#### TASK INPUTS ####

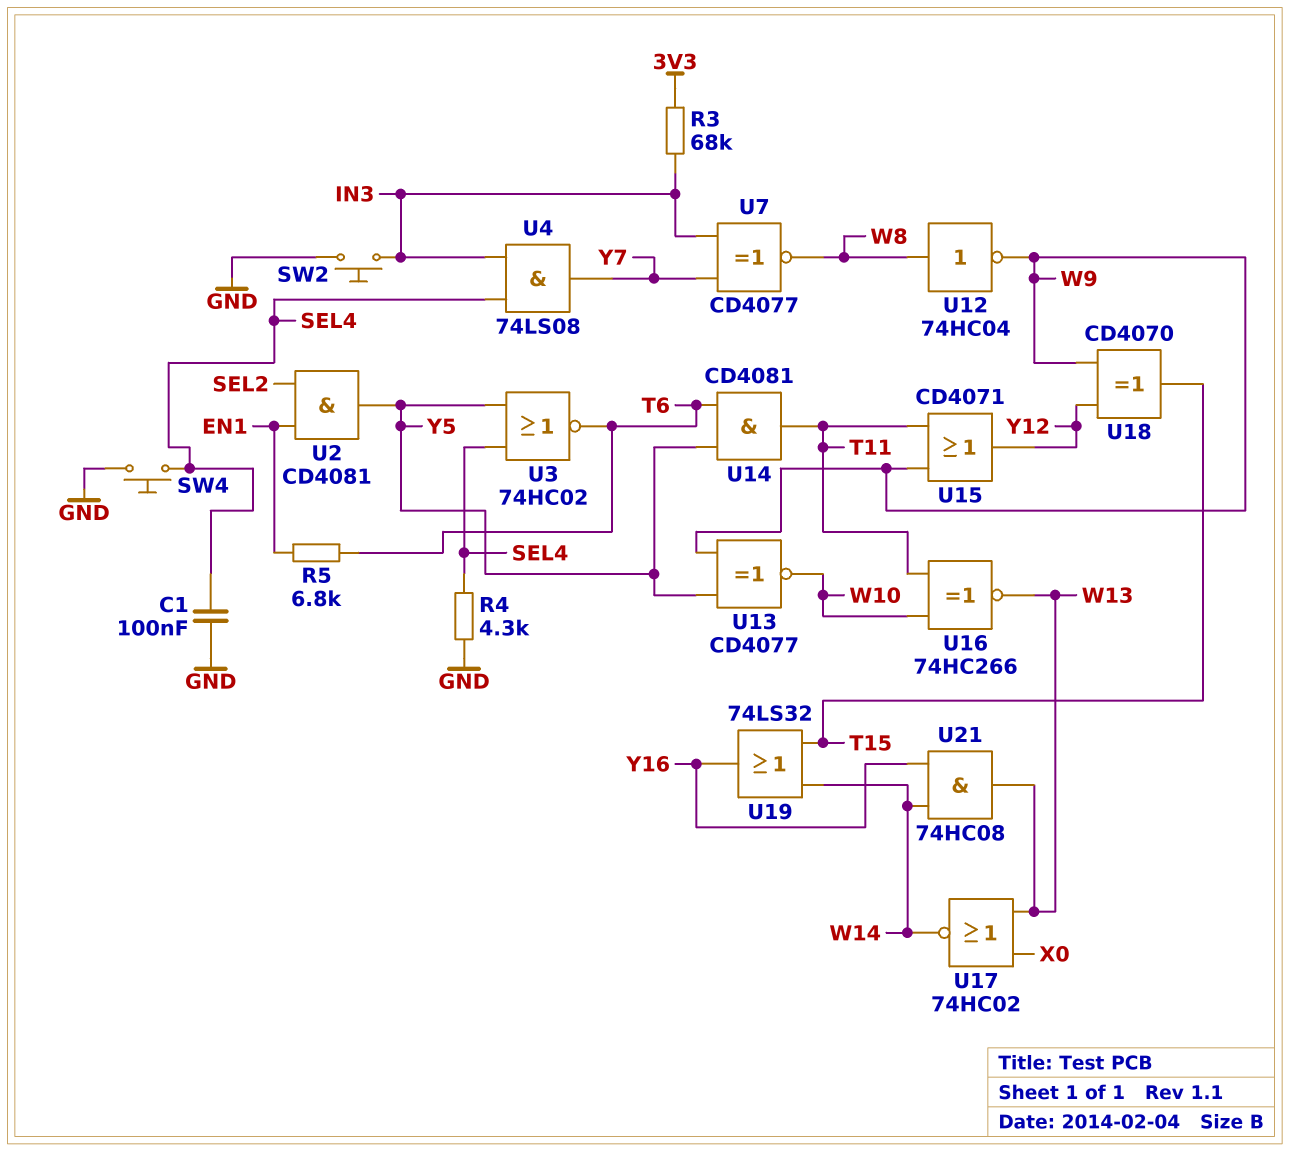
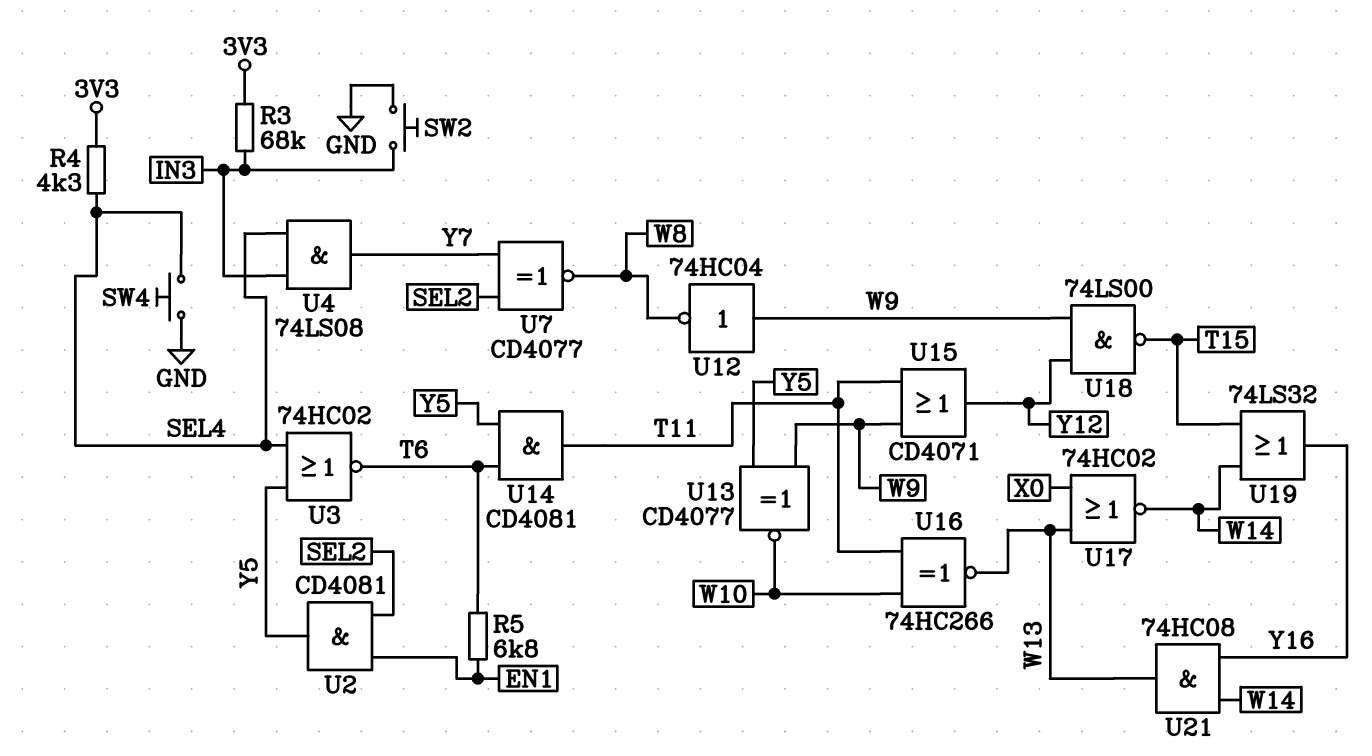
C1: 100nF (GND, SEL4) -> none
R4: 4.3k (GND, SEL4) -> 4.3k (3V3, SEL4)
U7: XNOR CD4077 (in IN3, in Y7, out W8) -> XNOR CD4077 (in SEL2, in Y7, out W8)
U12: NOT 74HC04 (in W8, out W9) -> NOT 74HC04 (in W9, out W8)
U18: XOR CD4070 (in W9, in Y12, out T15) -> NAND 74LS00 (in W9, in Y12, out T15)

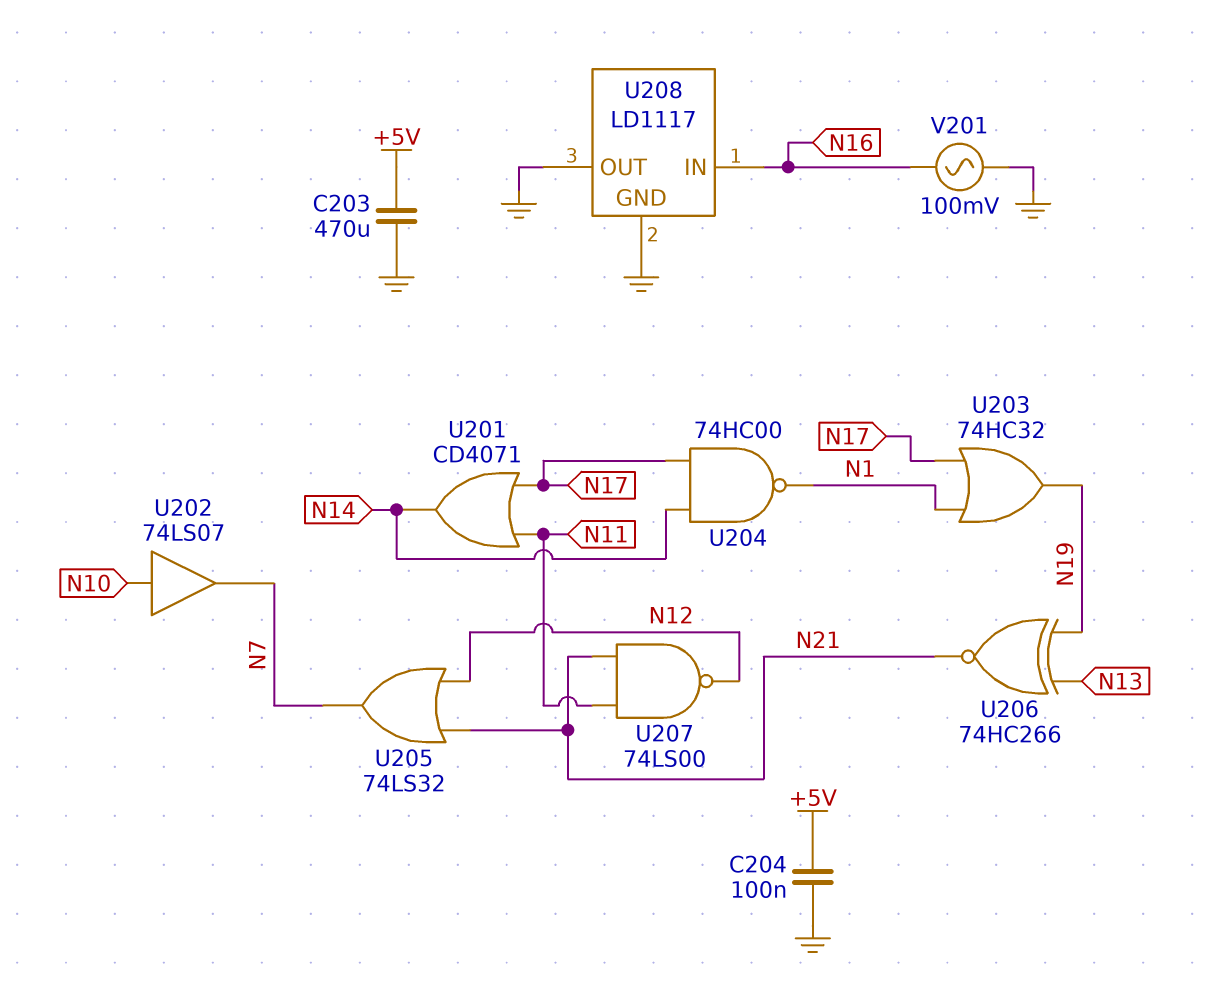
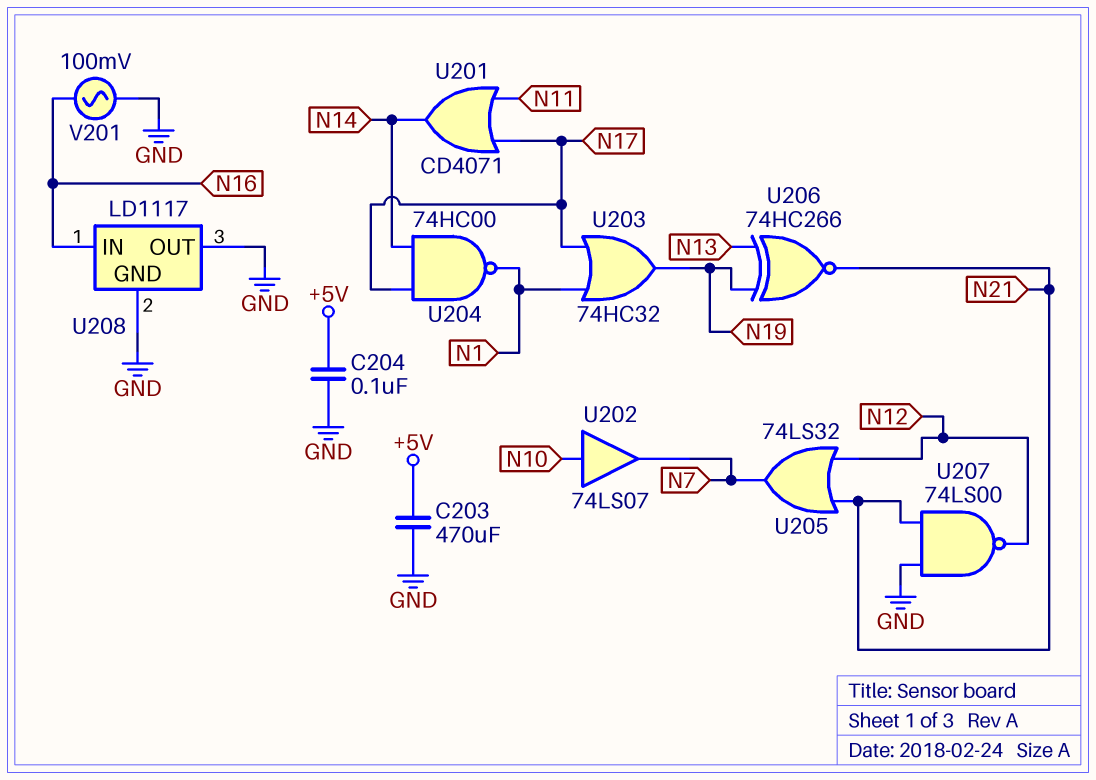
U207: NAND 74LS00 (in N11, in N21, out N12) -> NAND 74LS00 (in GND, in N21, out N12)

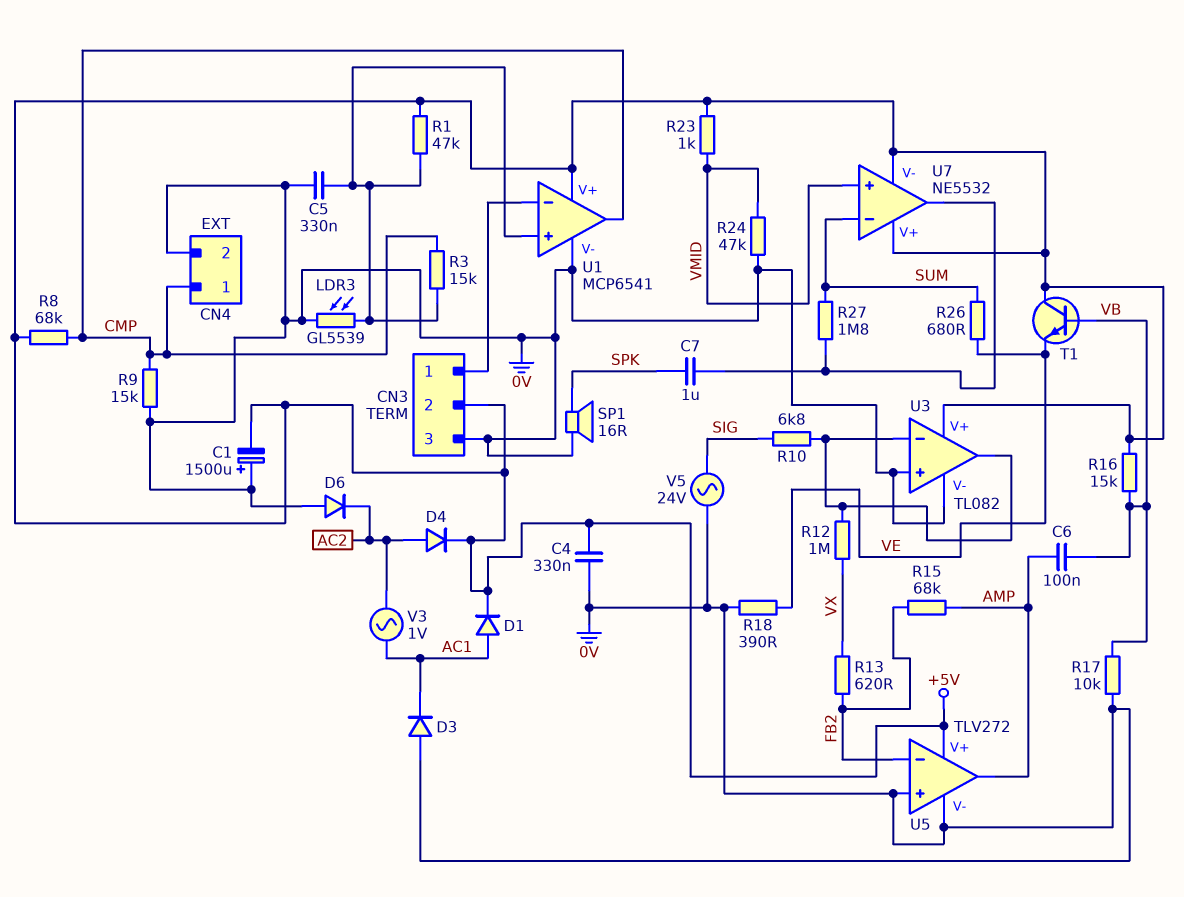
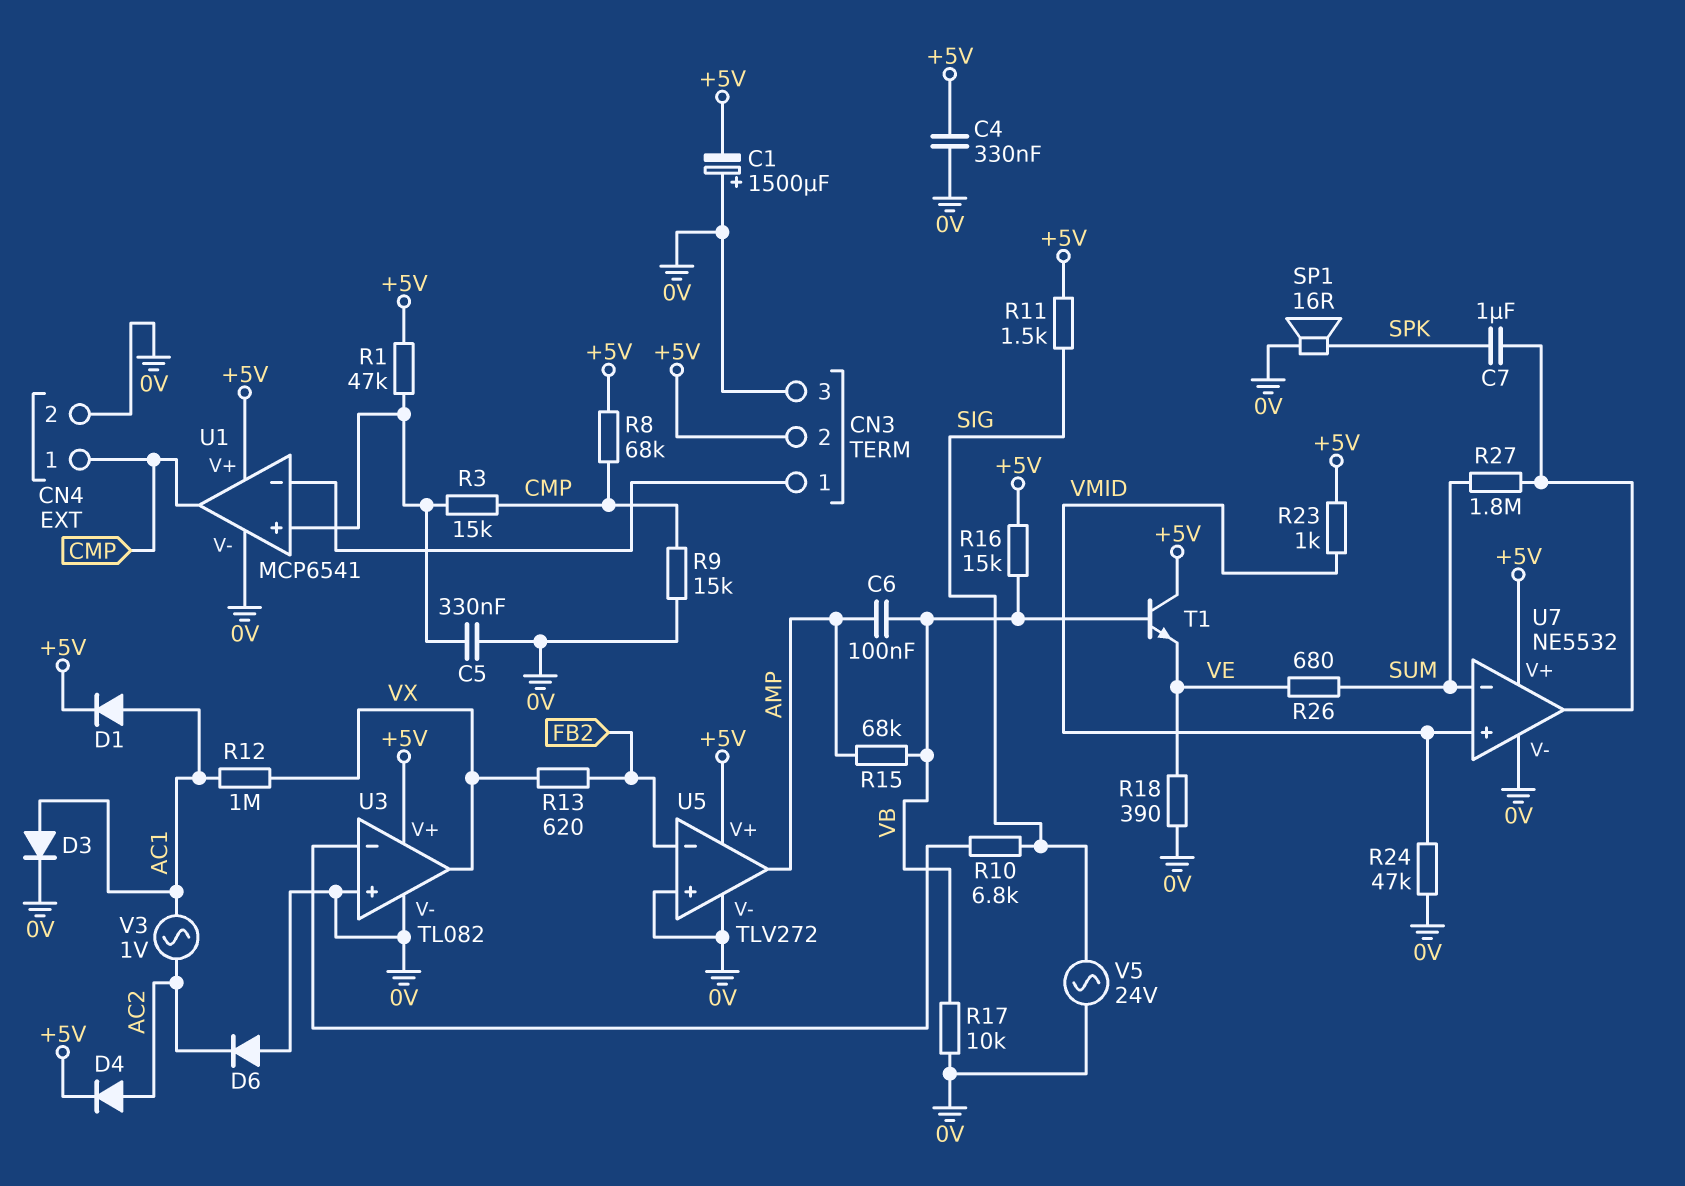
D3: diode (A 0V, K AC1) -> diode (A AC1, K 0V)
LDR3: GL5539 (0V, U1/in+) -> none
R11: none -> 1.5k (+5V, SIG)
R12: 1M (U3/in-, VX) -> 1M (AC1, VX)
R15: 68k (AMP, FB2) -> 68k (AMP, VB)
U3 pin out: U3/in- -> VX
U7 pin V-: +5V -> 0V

####

> [THE PROBLEM]: If a line in the listing has "NAND" in it, report that line.

> [OUTPUT]:
U18: XOR CD4070 (in W9, in Y12, out T15) -> NAND 74LS00 (in W9, in Y12, out T15)
U207: NAND 74LS00 (in N11, in N21, out N12) -> NAND 74LS00 (in GND, in N21, out N12)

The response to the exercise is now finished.